Assigned task
Copy only the lines from the one with "R114: 39k (GND, J101/1) -> 39k (GND, SIG8)" through the end of the records, exactly as they stand. No pictures belong in the copy.

[Source material Boundary: Start]

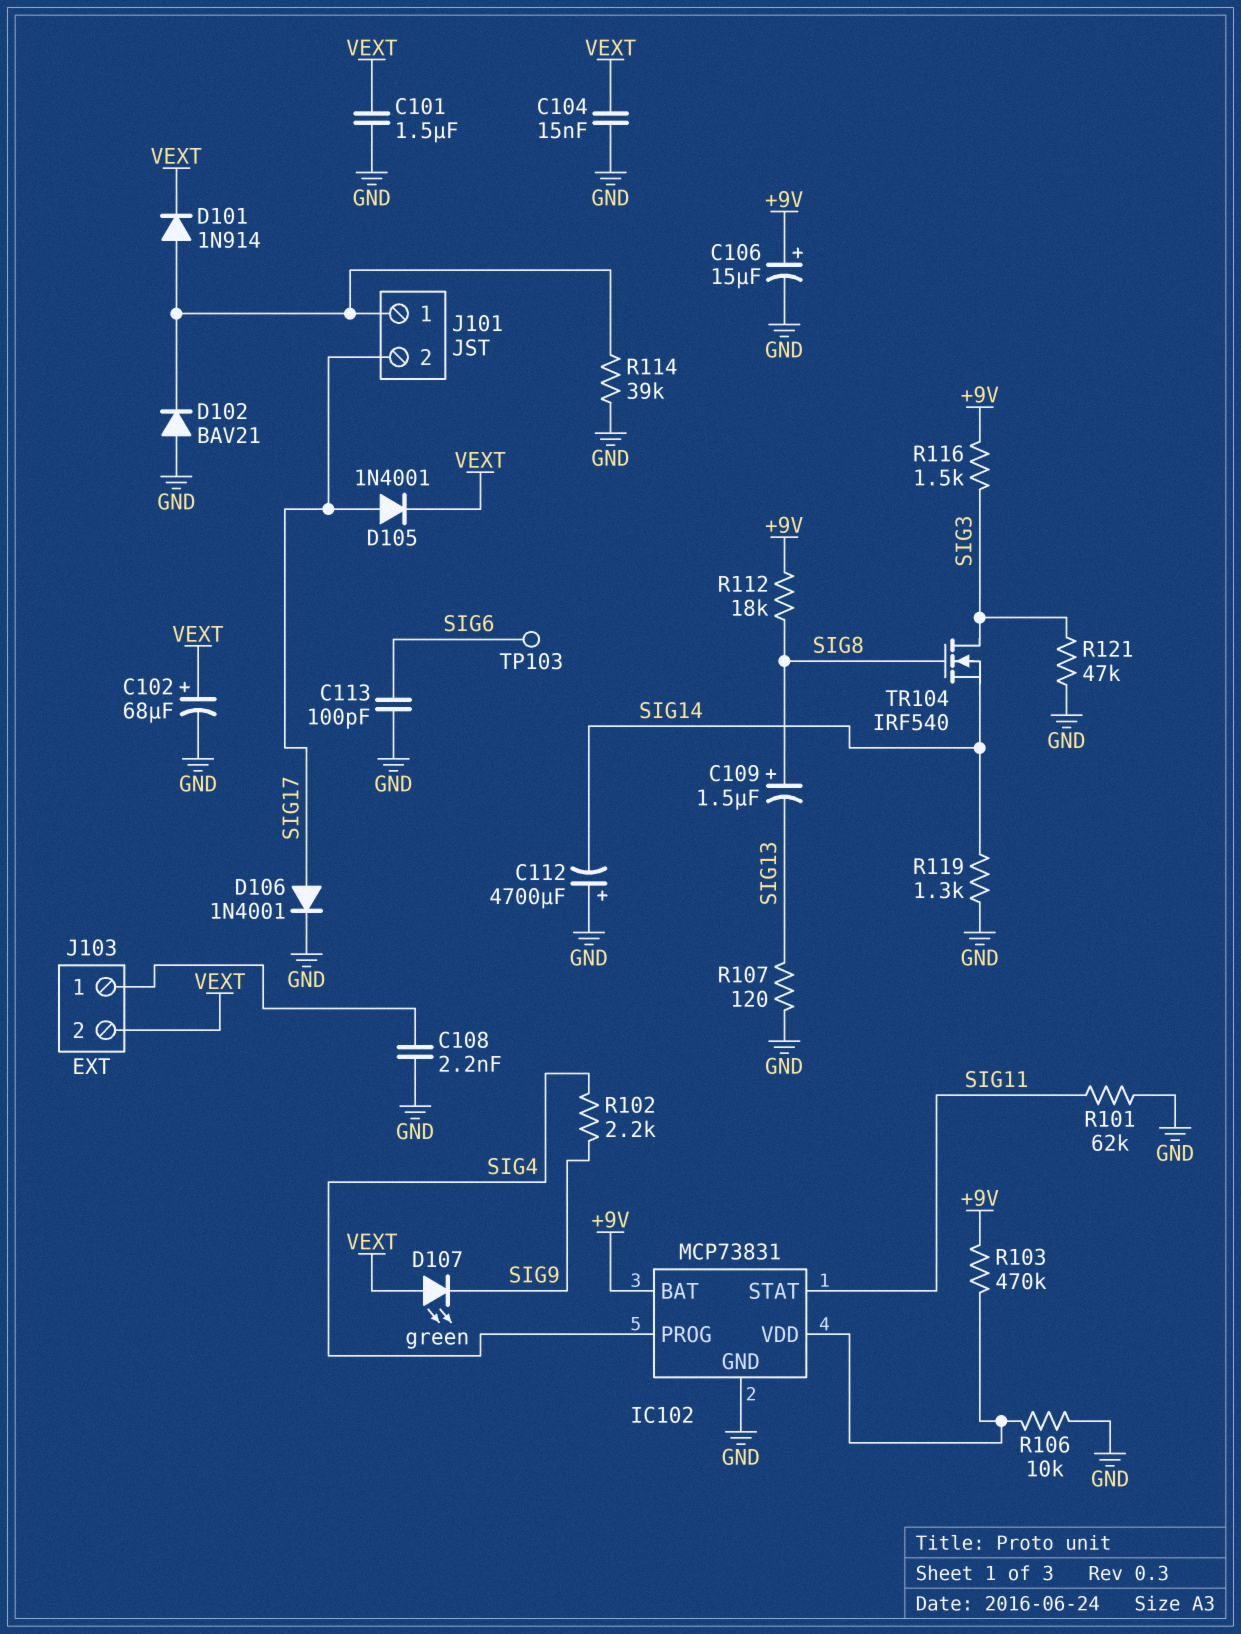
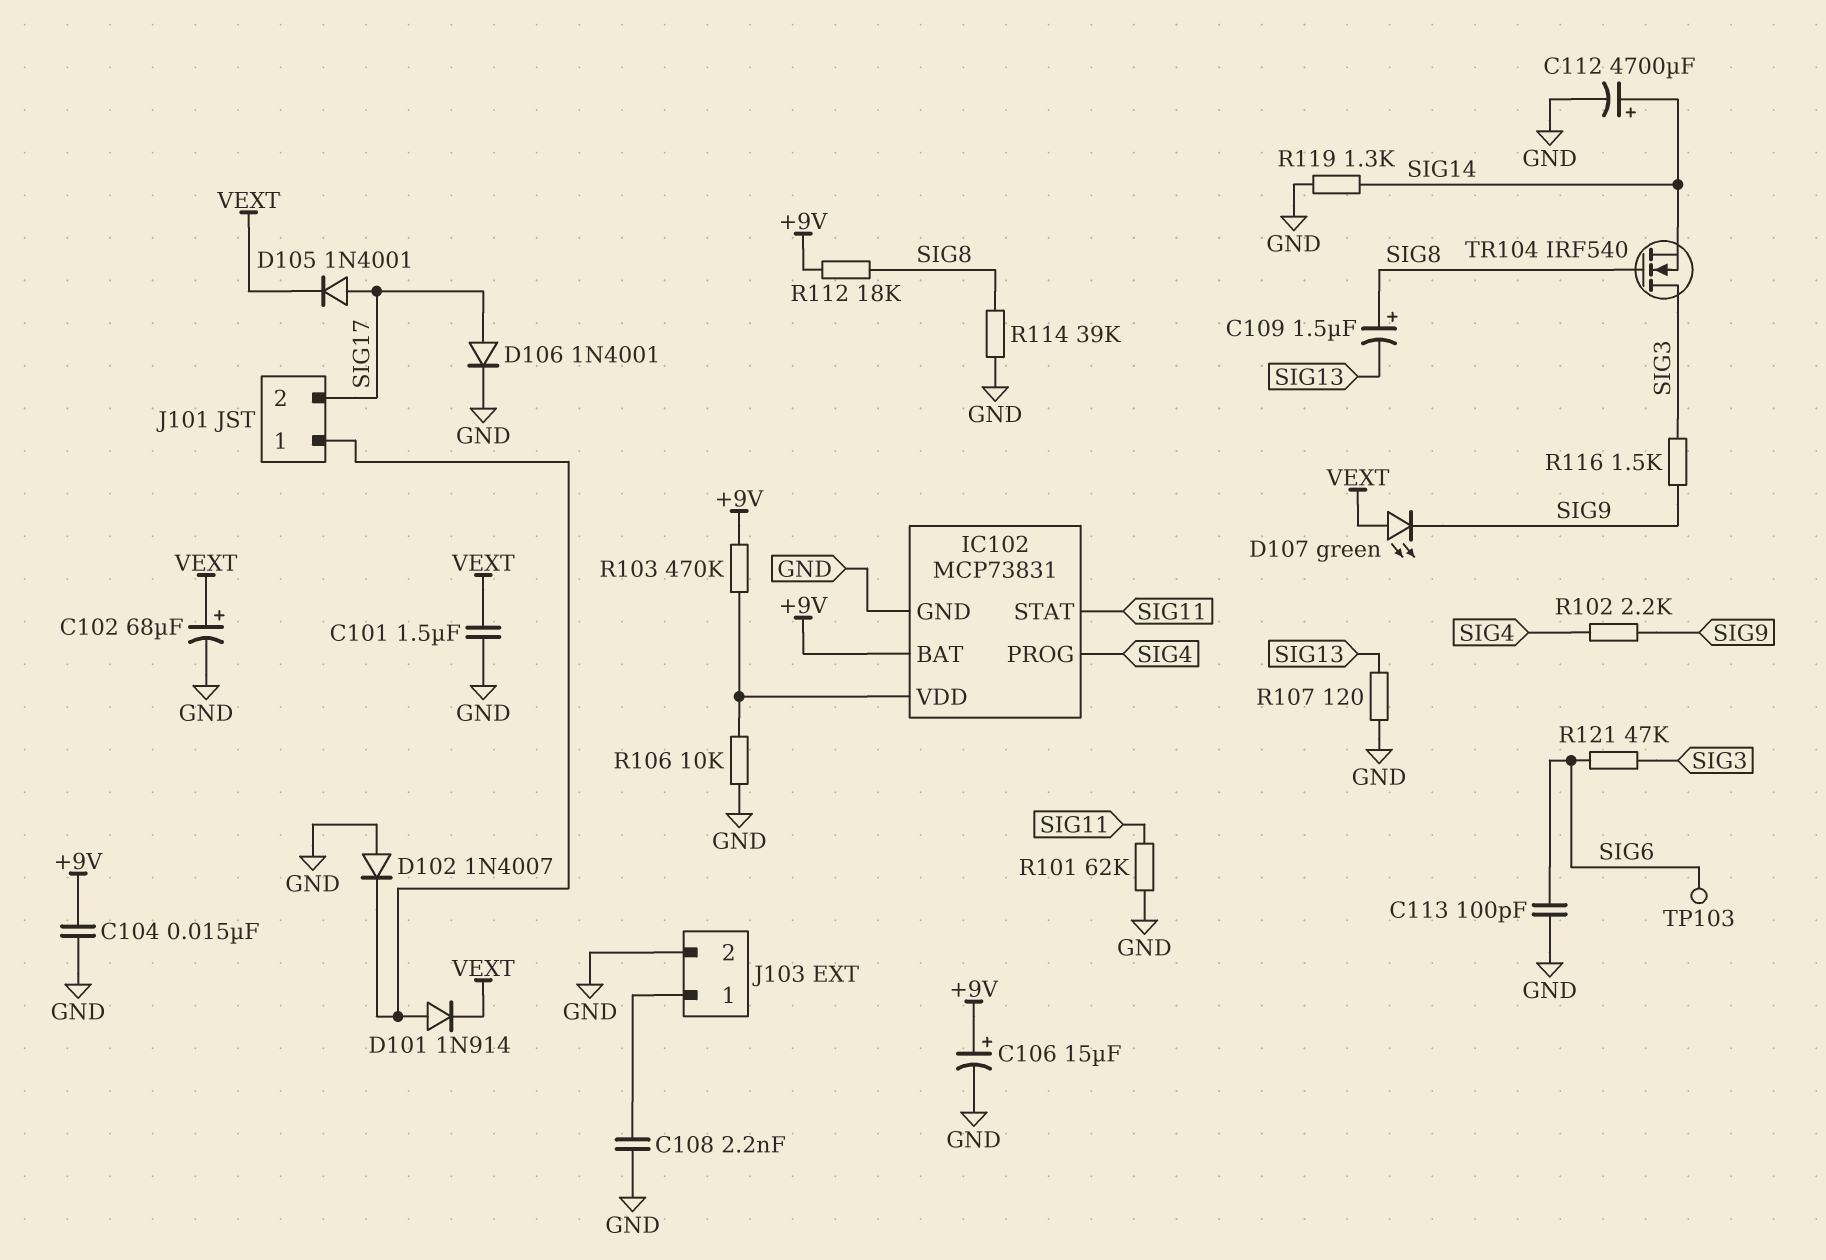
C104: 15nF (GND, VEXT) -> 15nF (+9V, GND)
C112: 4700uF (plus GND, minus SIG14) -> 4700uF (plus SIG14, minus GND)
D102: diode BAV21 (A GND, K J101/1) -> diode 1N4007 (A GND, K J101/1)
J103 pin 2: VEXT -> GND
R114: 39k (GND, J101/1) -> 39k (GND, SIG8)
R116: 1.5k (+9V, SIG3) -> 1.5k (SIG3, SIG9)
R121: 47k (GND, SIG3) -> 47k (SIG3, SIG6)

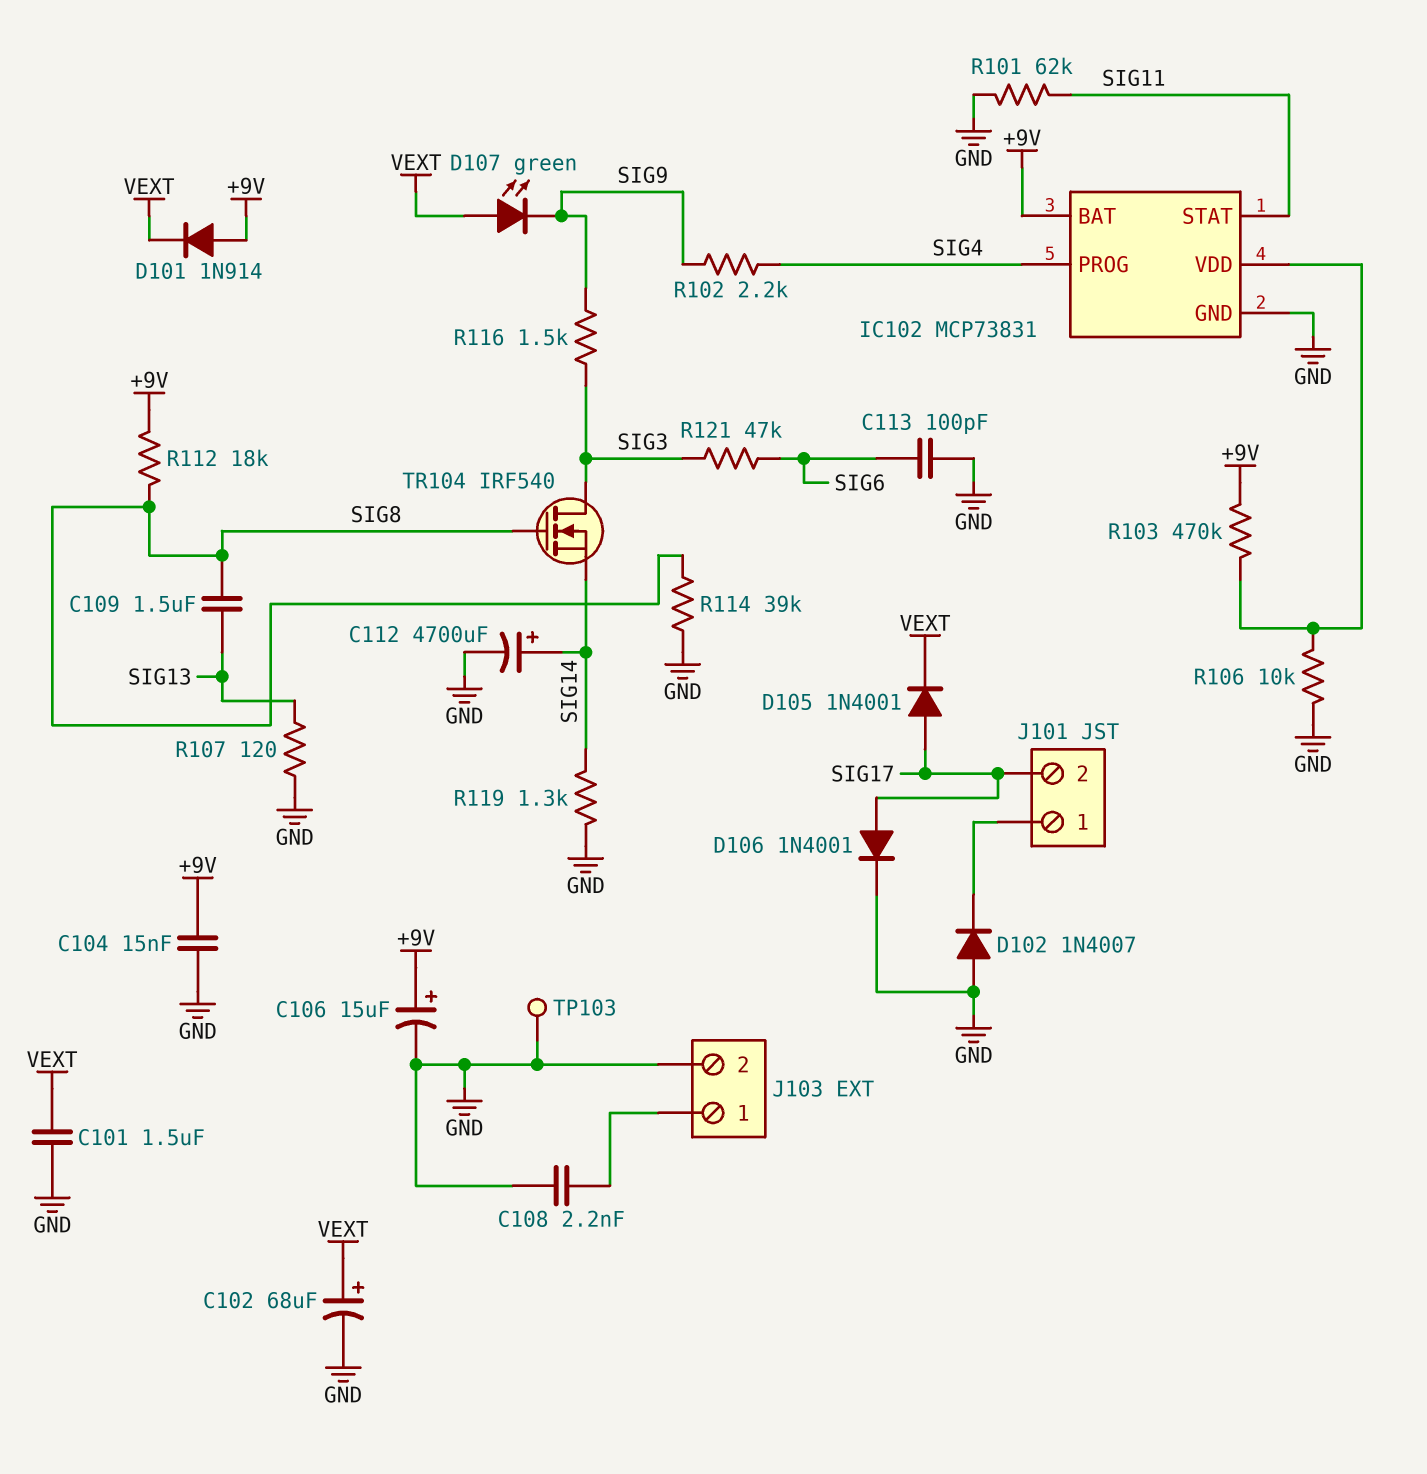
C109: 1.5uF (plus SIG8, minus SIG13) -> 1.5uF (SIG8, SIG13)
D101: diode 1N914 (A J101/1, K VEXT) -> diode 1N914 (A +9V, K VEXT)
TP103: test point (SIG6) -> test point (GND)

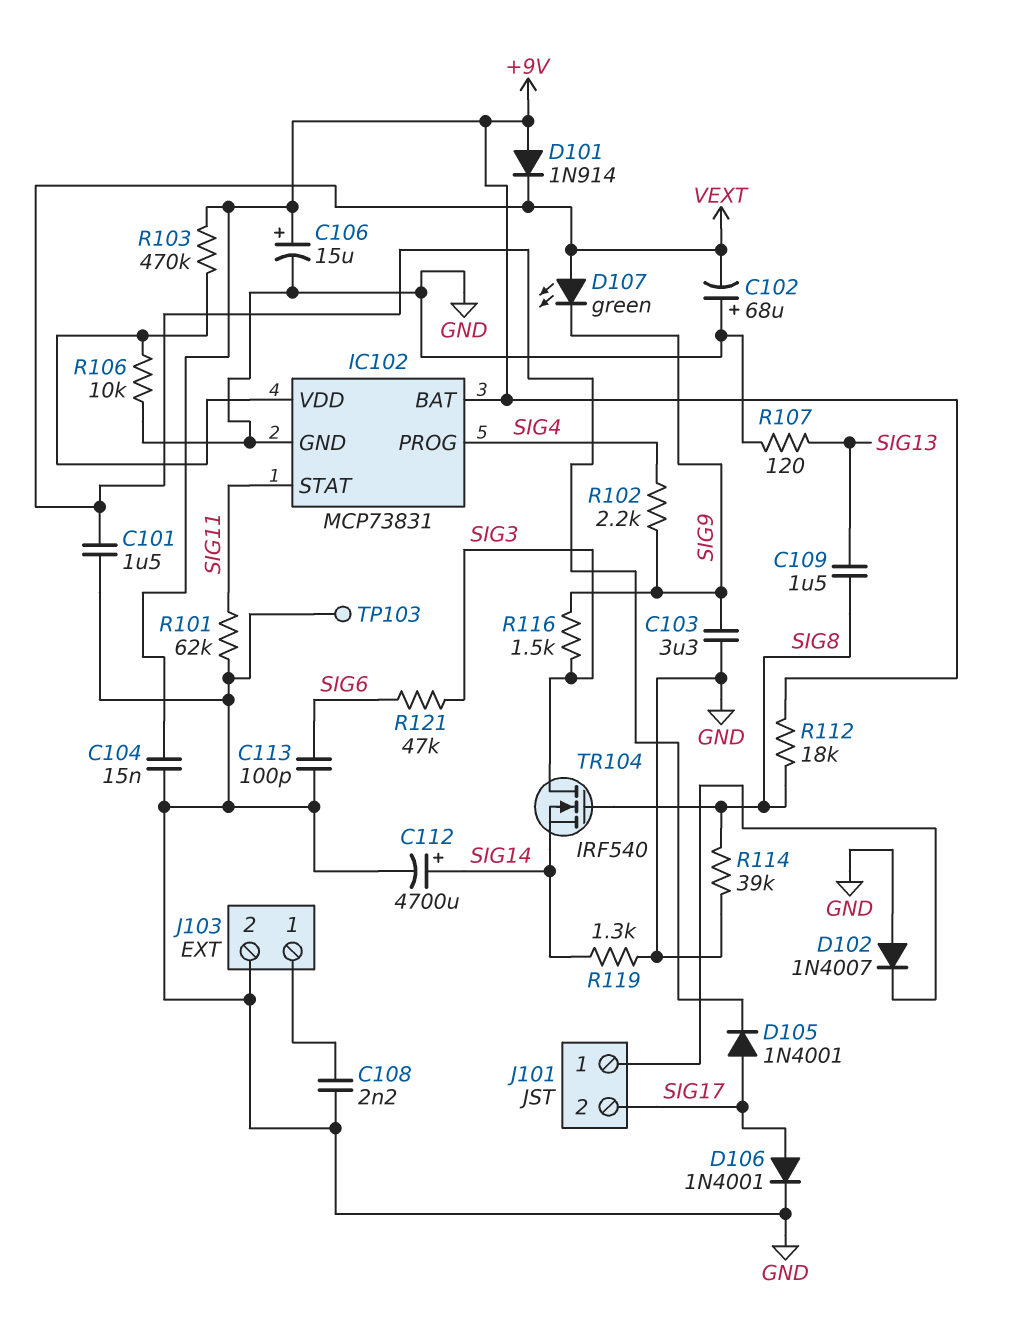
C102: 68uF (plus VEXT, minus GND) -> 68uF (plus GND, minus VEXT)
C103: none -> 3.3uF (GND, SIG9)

[Source material Boundary: End]

Exercise result
R114: 39k (GND, J101/1) -> 39k (GND, SIG8)
R116: 1.5k (+9V, SIG3) -> 1.5k (SIG3, SIG9)
R121: 47k (GND, SIG3) -> 47k (SIG3, SIG6)

C109: 1.5uF (plus SIG8, minus SIG13) -> 1.5uF (SIG8, SIG13)
D101: diode 1N914 (A J101/1, K VEXT) -> diode 1N914 (A +9V, K VEXT)
TP103: test point (SIG6) -> test point (GND)

C102: 68uF (plus VEXT, minus GND) -> 68uF (plus GND, minus VEXT)
C103: none -> 3.3uF (GND, SIG9)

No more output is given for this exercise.